*Exercise details*. Below are entries; output exactly the lines from the one with "grey tape: 3 -> 1" to the one with "white jar: 11 -> 8", both included, and nothing else.

━━━━━ Data to use

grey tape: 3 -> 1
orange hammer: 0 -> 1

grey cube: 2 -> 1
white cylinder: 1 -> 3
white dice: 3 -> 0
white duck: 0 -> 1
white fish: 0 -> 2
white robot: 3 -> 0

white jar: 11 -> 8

━━━━━━━━━━
━━━━━ Data to use

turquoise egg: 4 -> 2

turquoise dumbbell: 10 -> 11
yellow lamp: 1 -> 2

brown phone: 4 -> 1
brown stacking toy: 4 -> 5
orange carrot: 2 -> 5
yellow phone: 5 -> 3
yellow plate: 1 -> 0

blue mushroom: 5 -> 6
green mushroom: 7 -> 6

━━━━━━━━━━

*Worked solution*.
grey tape: 3 -> 1
orange hammer: 0 -> 1

grey cube: 2 -> 1
white cylinder: 1 -> 3
white dice: 3 -> 0
white duck: 0 -> 1
white fish: 0 -> 2
white robot: 3 -> 0

white jar: 11 -> 8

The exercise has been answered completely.